• [Task]: Search the material for the string "gone", then show every line where it turns up.

• [Information provided]:

+++++

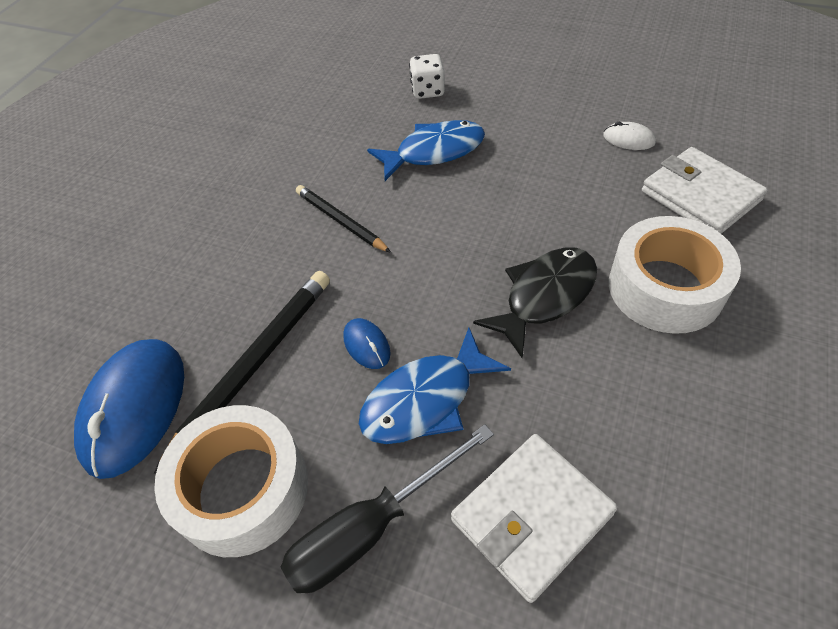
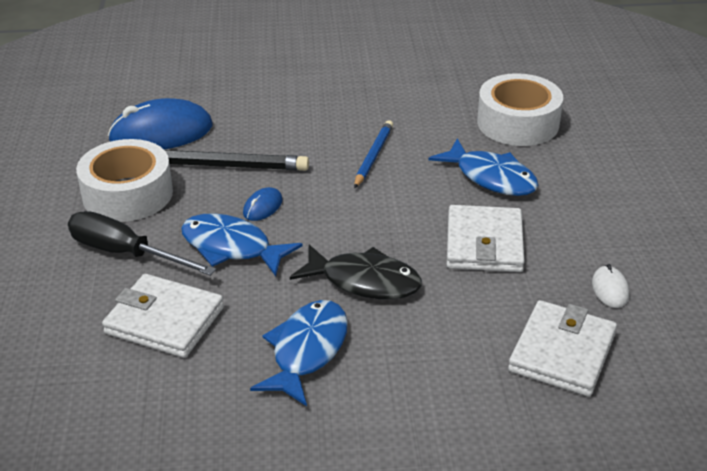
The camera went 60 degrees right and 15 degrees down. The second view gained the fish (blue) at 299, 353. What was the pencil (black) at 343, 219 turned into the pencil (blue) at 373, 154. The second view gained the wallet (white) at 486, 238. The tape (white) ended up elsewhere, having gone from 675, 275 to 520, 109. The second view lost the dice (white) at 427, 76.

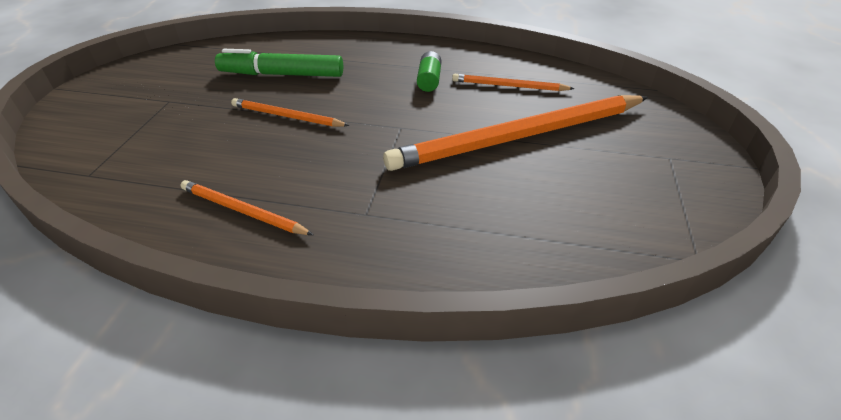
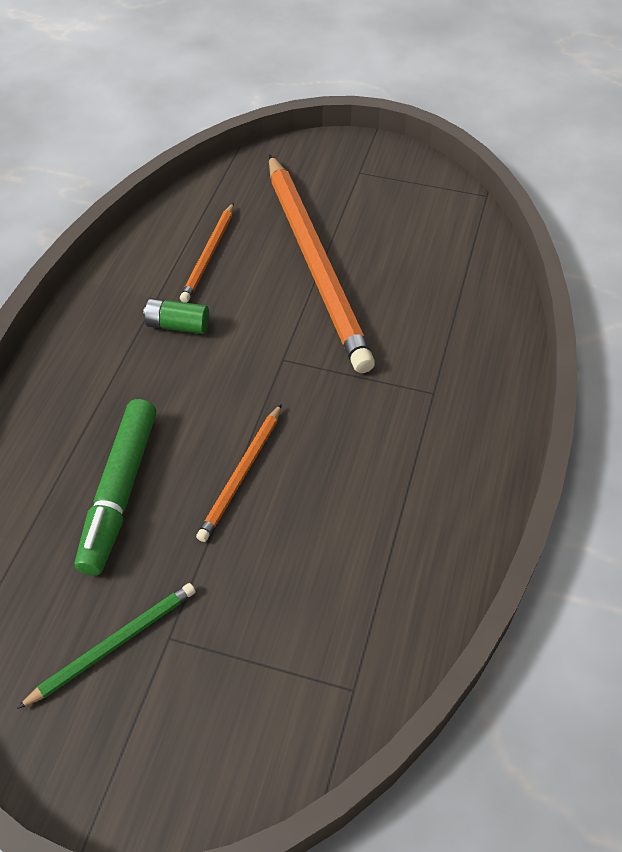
The camera went 85 degrees left and 10 degrees up. The second view gained the pencil (green) at 106, 646. The second view lost the pencil (orange) at 247, 207.

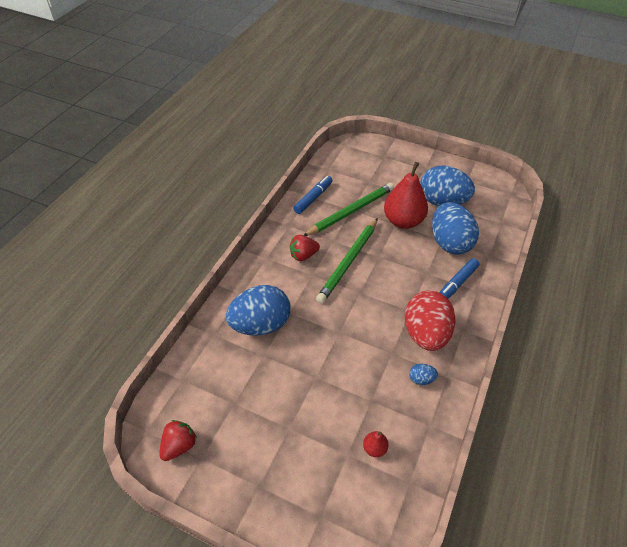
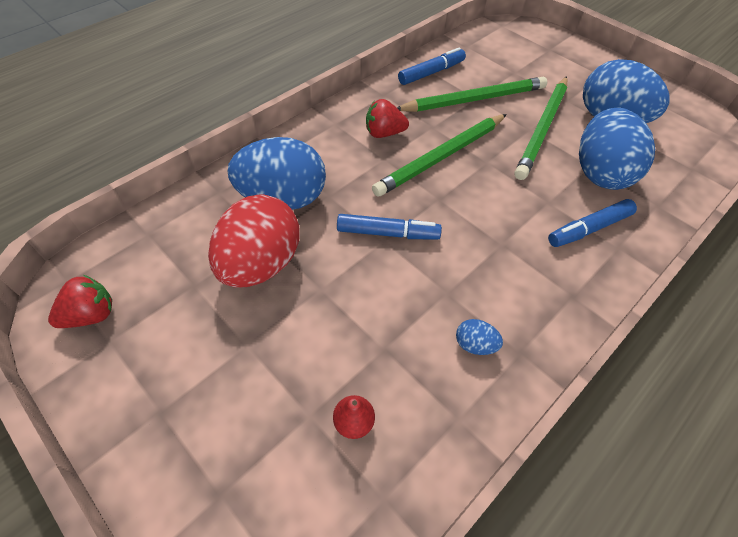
The camera went 20 degrees right and 5 degrees up. The egg (red) ended up elsewhere, having gone from 430, 321 to 254, 241. The second view gained the marker (blue) at 389, 227. Where the pear (red) stood at 406, 195, the pencil (green) came to stand at 541, 128.

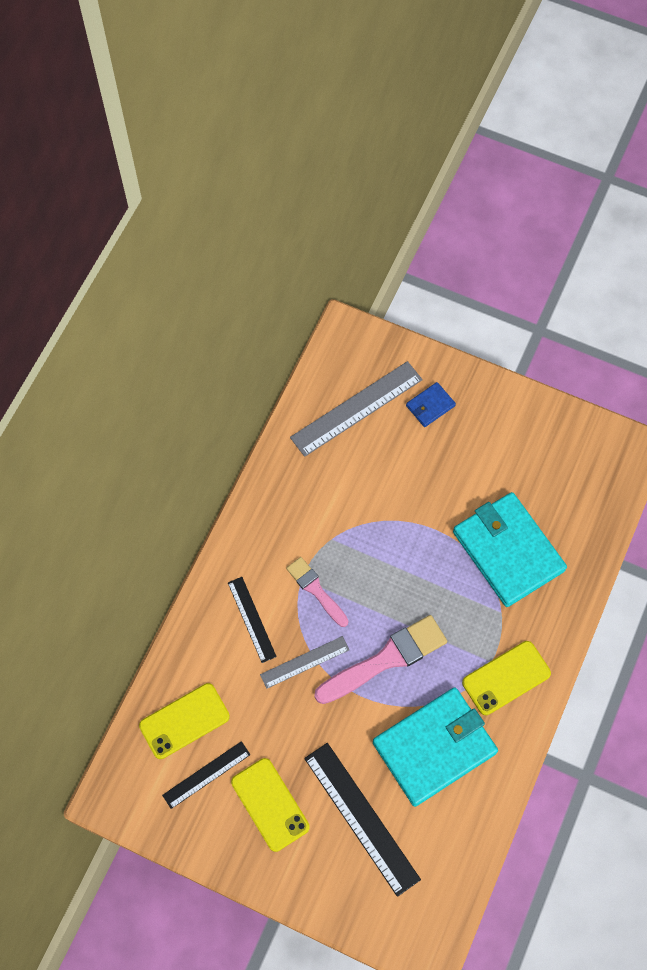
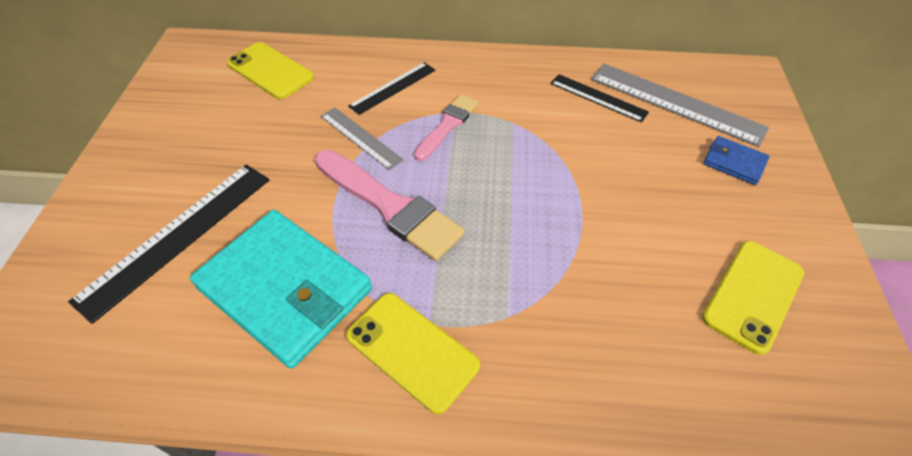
The camera went 70 degrees right and 15 degrees down. The ruler (black) ended up elsewhere, having gone from 206, 775 to 599, 98. The phone (yellow) ended up elsewhere, having gone from 270, 805 to 753, 298. The second view lost the wallet (turquoise) at 510, 549.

+++++

• [Answer for this exercise]:
The camera went 60 degrees right and 15 degrees down. The second view gained the fish (blue) at 299, 353. What was the pencil (black) at 343, 219 turned into the pencil (blue) at 373, 154. The second view gained the wallet (white) at 486, 238. The tape (white) ended up elsewhere, having gone from 675, 275 to 520, 109. The second view lost the dice (white) at 427, 76.
The camera went 20 degrees right and 5 degrees up. The egg (red) ended up elsewhere, having gone from 430, 321 to 254, 241. The second view gained the marker (blue) at 389, 227. Where the pear (red) stood at 406, 195, the pencil (green) came to stand at 541, 128.
The camera went 70 degrees right and 15 degrees down. The ruler (black) ended up elsewhere, having gone from 206, 775 to 599, 98. The phone (yellow) ended up elsewhere, having gone from 270, 805 to 753, 298. The second view lost the wallet (turquoise) at 510, 549.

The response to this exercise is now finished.